■ PROVIDED DATA

##########

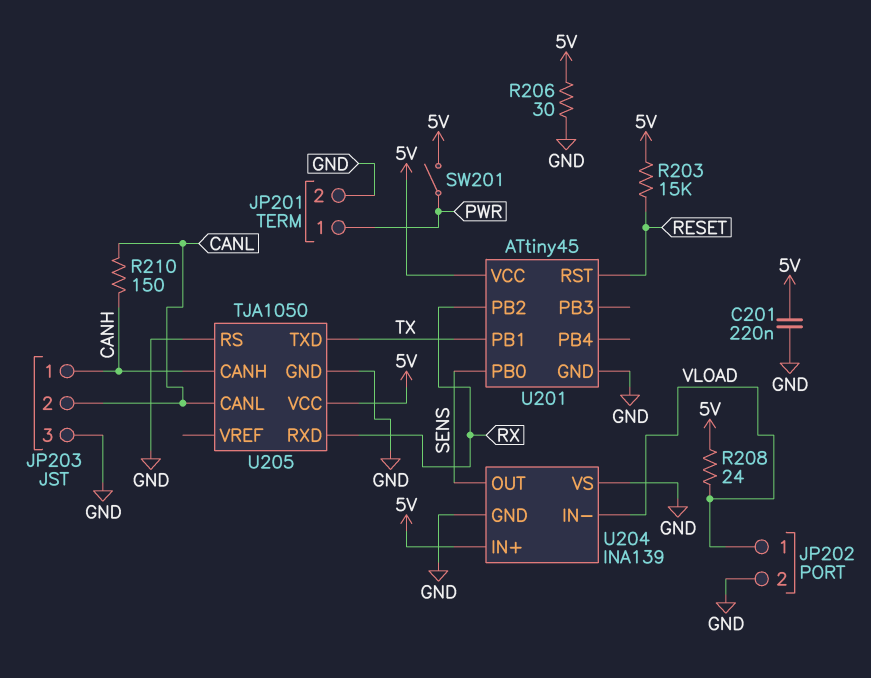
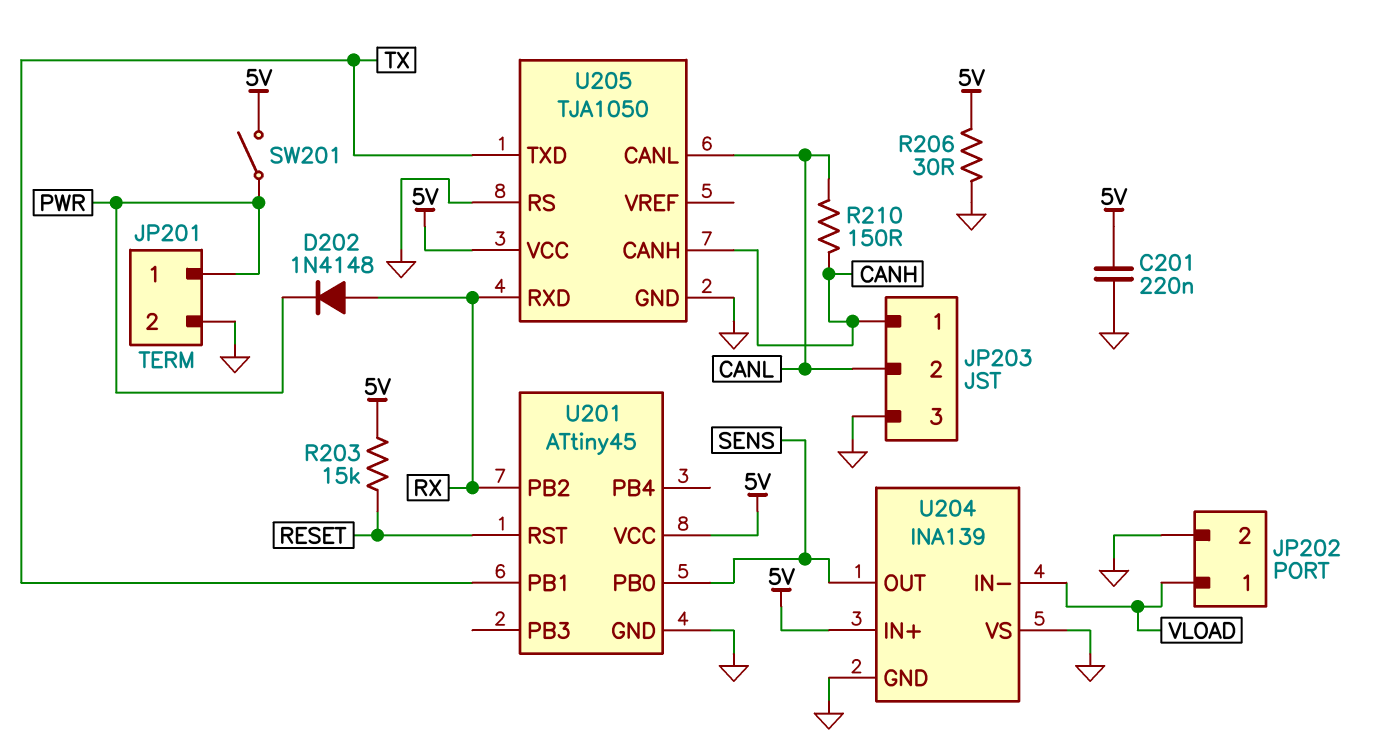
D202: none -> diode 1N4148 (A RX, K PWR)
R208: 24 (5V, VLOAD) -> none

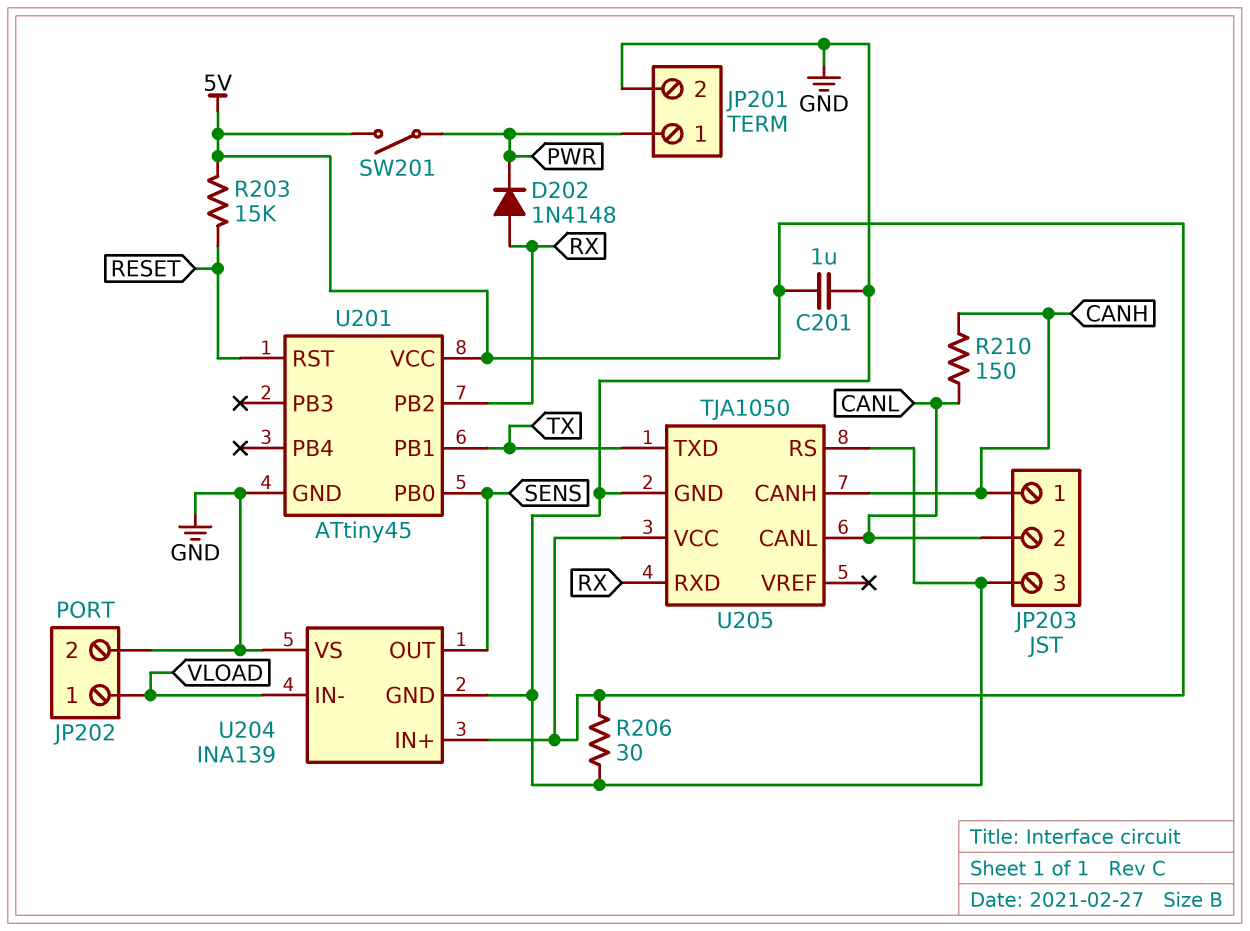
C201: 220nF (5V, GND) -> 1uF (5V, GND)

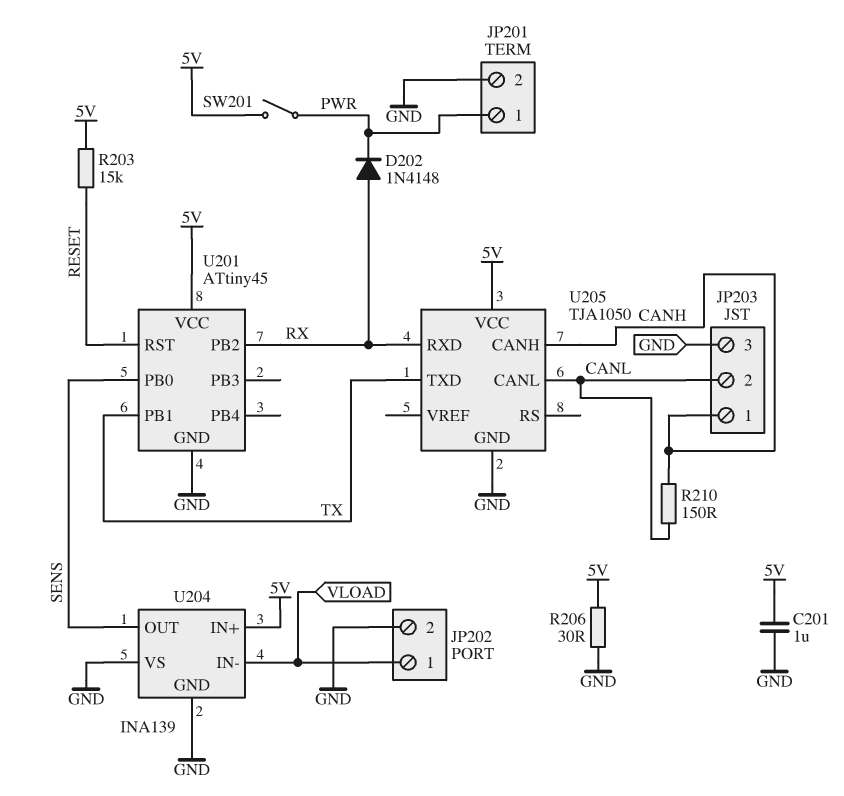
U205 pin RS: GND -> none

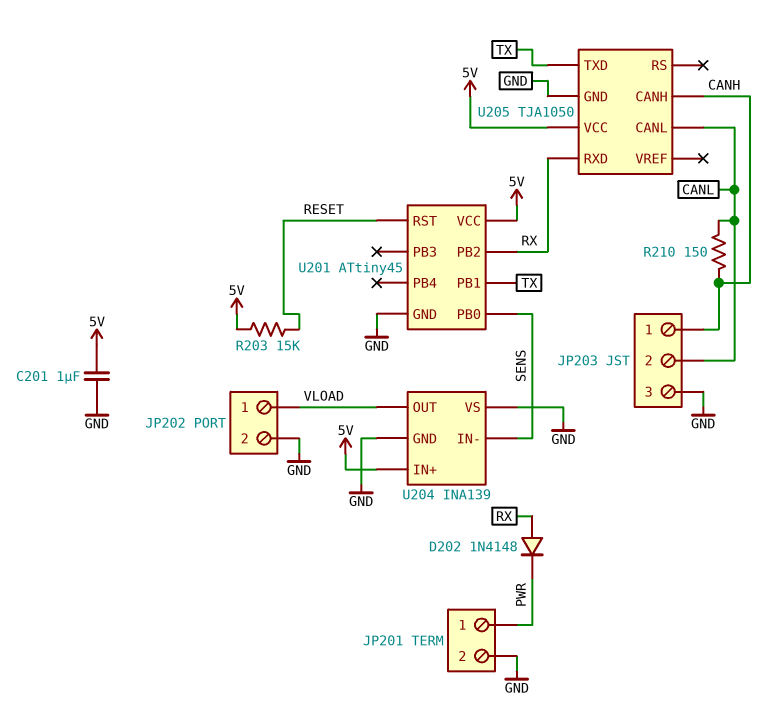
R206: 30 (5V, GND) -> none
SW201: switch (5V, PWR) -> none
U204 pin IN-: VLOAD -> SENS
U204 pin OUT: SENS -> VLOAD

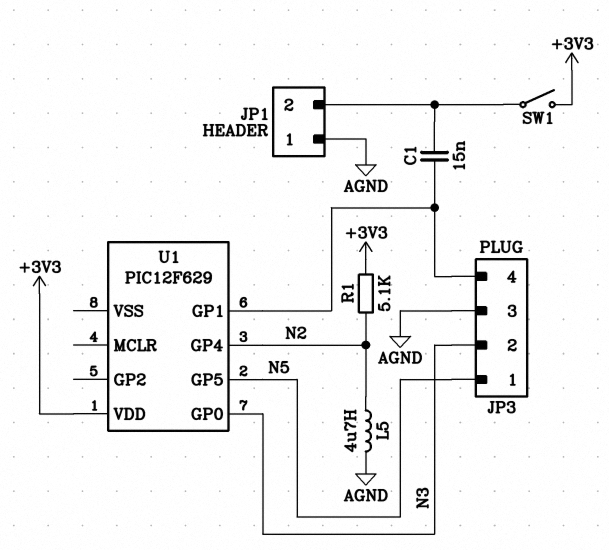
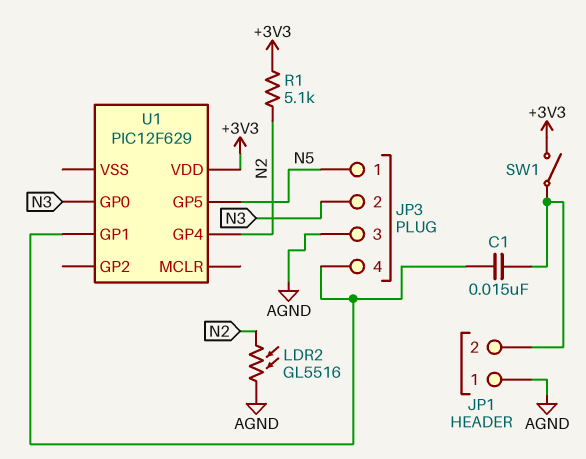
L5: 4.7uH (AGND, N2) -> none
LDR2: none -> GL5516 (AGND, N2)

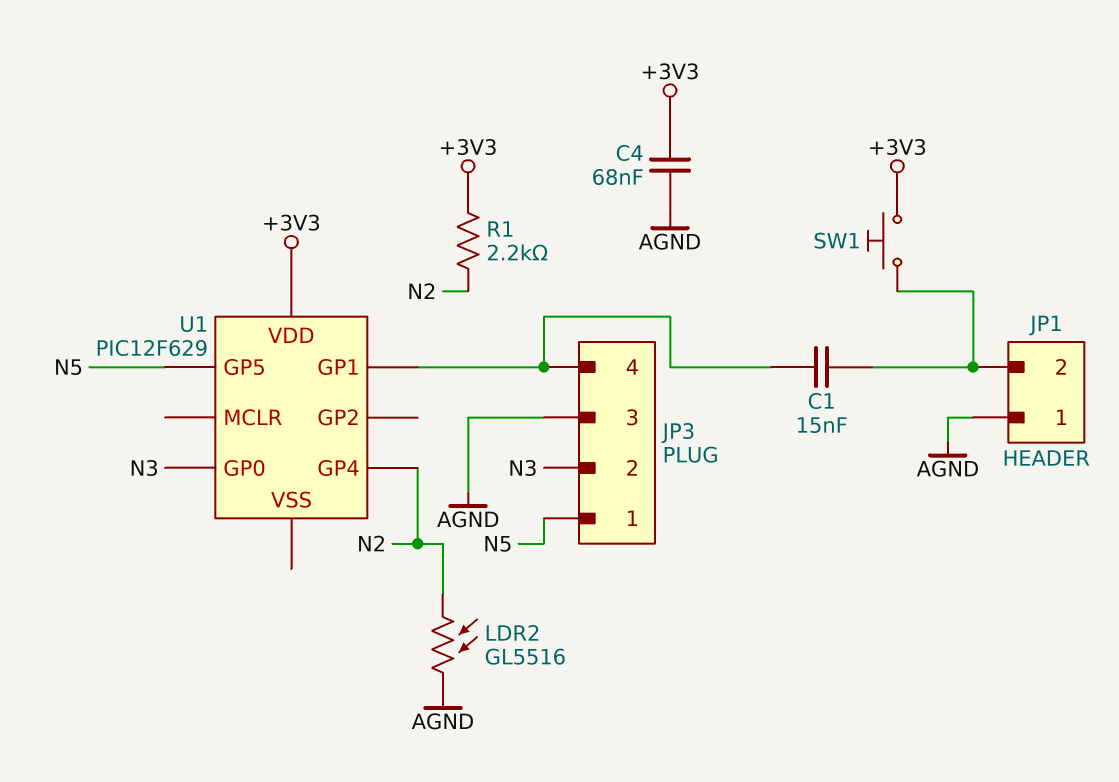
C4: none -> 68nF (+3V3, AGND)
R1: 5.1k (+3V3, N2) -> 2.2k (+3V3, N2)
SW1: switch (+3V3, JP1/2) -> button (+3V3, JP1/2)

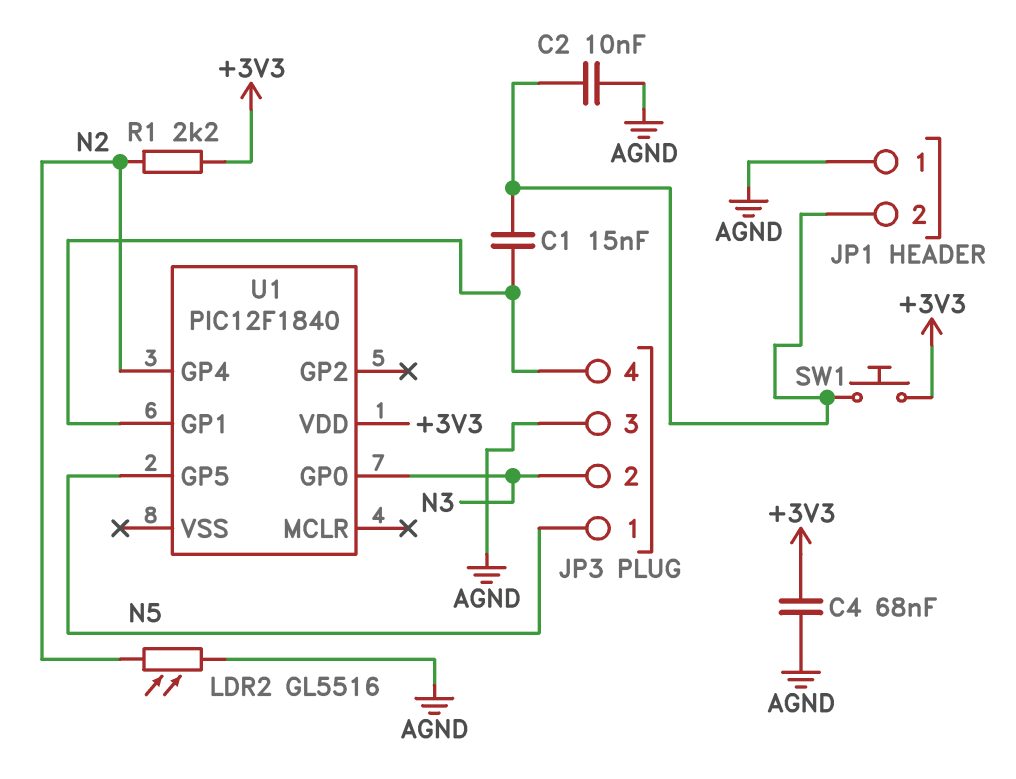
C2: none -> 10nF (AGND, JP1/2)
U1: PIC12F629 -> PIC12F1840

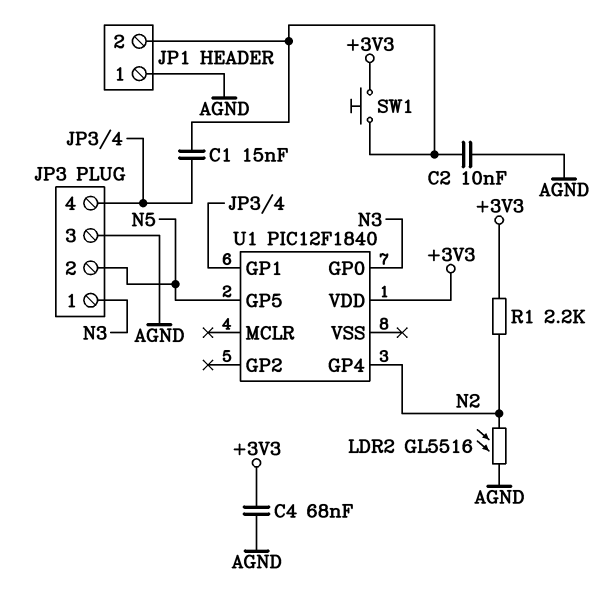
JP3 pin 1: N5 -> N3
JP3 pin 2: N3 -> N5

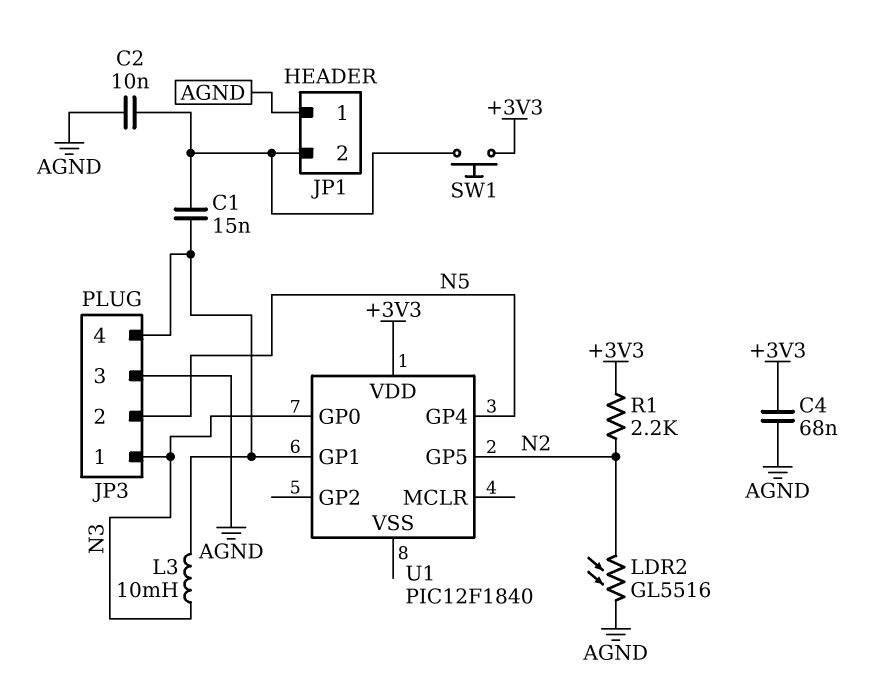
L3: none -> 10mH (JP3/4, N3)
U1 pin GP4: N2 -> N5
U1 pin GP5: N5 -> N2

##########

Pull every line containing "switch" from the material above.

■ WRITTEN ANSWER
SW201: switch (5V, PWR) -> none
SW1: switch (+3V3, JP1/2) -> button (+3V3, JP1/2)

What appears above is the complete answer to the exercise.